TASK DETAILS :: The range runs from the line containing "blue L-shape: rotated" to the last line of the entries. Restate those lines word for word, without the pictures.
^^^^^^^^^^^^^^^^
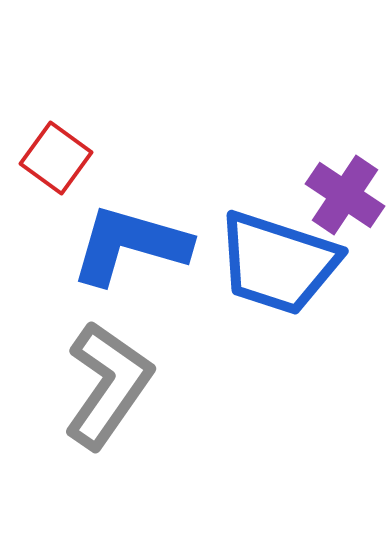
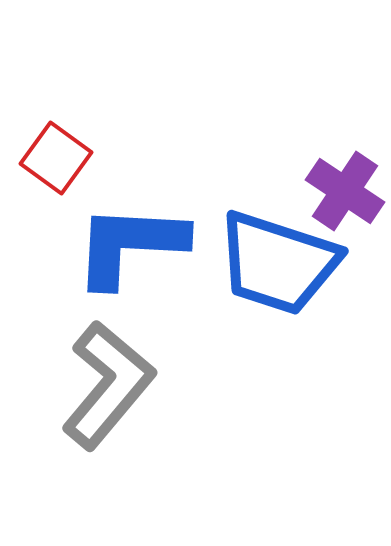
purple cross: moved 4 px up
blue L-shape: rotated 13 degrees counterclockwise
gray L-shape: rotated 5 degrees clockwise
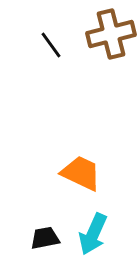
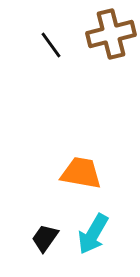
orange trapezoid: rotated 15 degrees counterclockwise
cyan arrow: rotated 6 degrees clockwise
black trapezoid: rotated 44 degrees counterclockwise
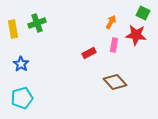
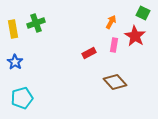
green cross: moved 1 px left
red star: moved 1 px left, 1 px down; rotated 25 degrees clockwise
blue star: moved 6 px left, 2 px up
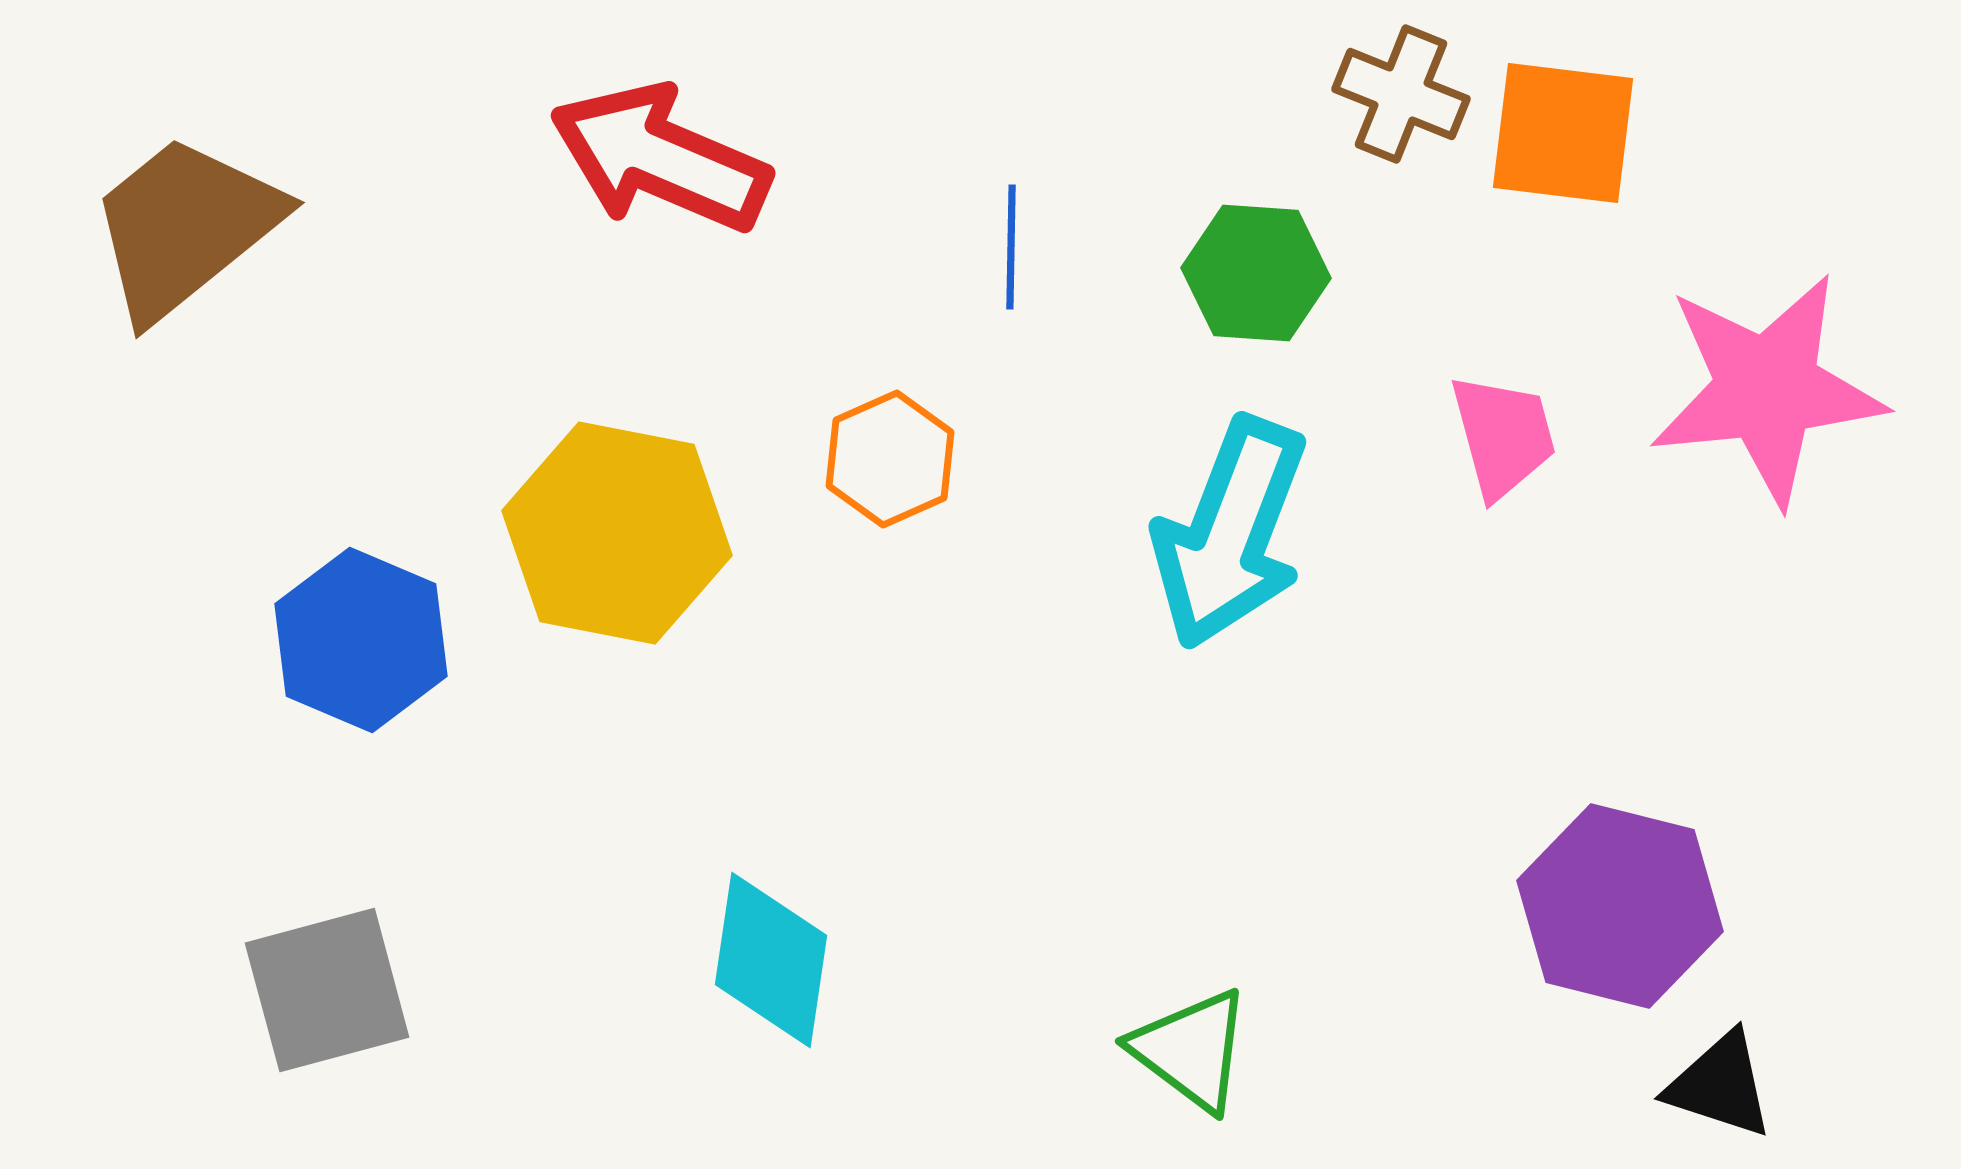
^^^^^^^^^^^^^^^^
RESPONSE ::
blue L-shape: rotated 13 degrees counterclockwise
gray L-shape: rotated 5 degrees clockwise
orange trapezoid: rotated 15 degrees counterclockwise
cyan arrow: rotated 6 degrees clockwise
black trapezoid: rotated 44 degrees counterclockwise
green cross: moved 1 px left
red star: moved 1 px left, 1 px down; rotated 25 degrees clockwise
blue star: moved 6 px left, 2 px up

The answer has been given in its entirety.